Detected change data:
^^^^^^^^^^^^^^^^

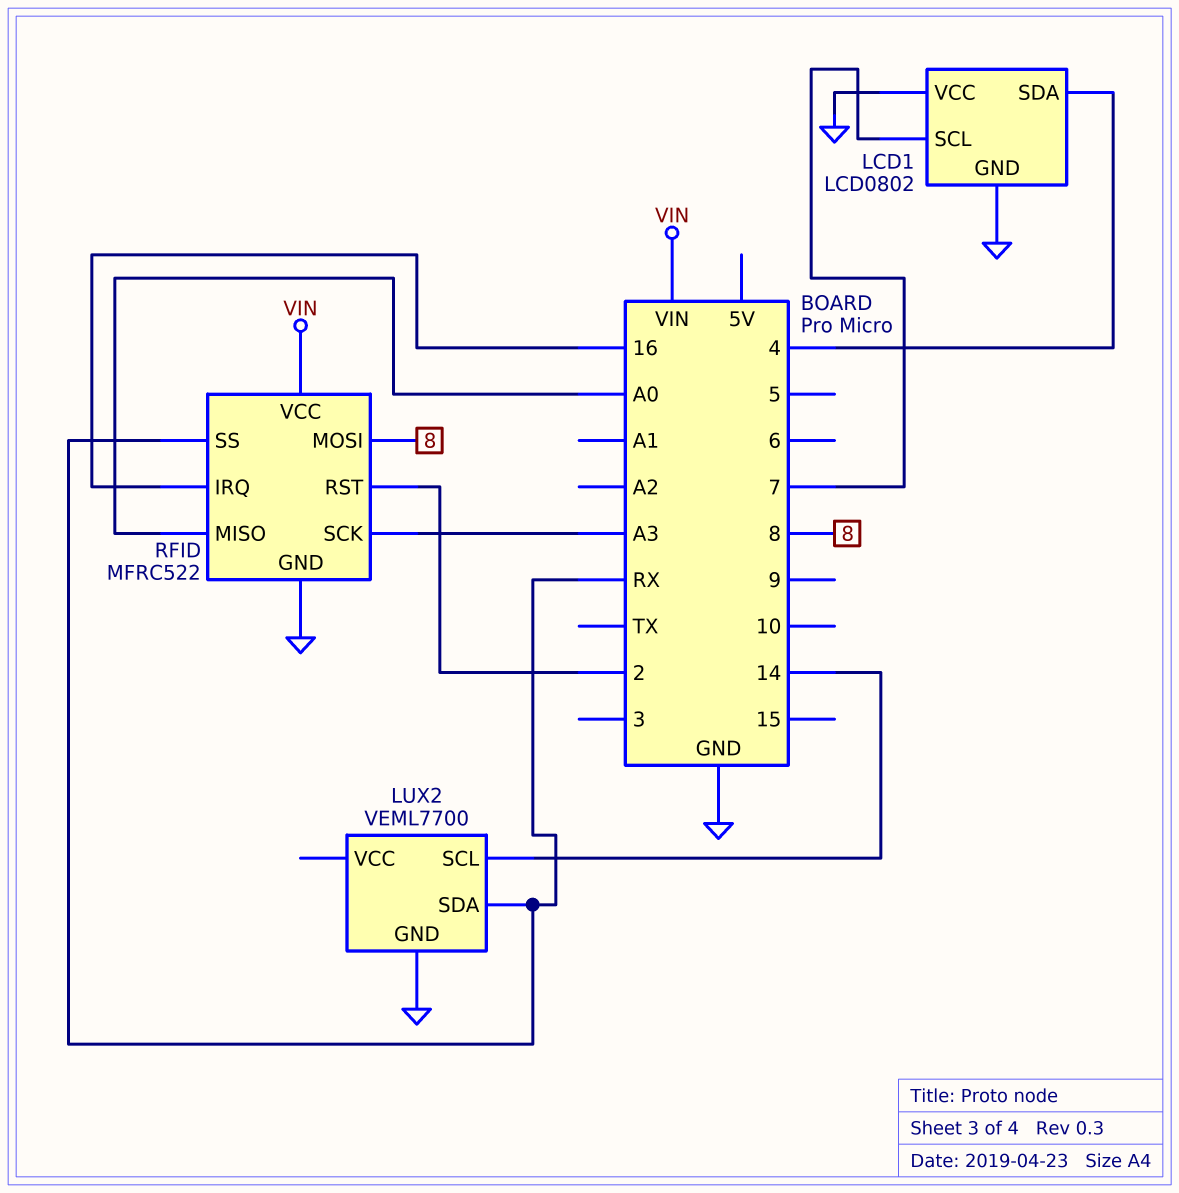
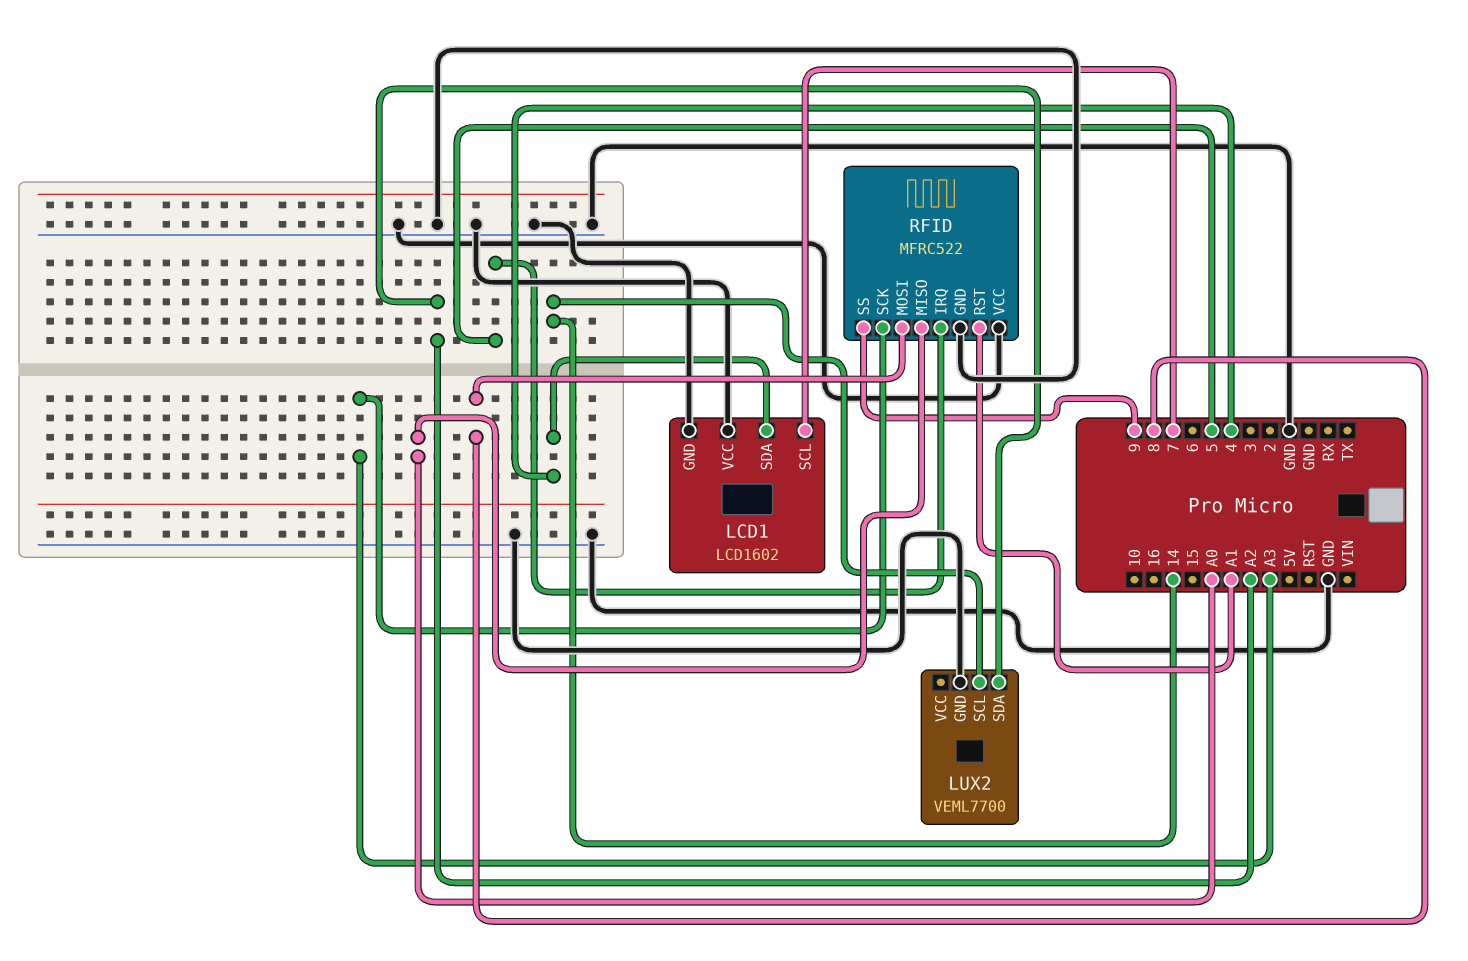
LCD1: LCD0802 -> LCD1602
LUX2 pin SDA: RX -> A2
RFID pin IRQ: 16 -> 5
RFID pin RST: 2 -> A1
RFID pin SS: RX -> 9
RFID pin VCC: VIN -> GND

^^^^^^^^^^^^^^^^

EXERCISE REQUIREMENTS:
A faithful copy of all the data above, without its pictures, is the expected result.

WRITTEN ANSWER:
LCD1: LCD0802 -> LCD1602
LUX2 pin SDA: RX -> A2
RFID pin IRQ: 16 -> 5
RFID pin RST: 2 -> A1
RFID pin SS: RX -> 9
RFID pin VCC: VIN -> GND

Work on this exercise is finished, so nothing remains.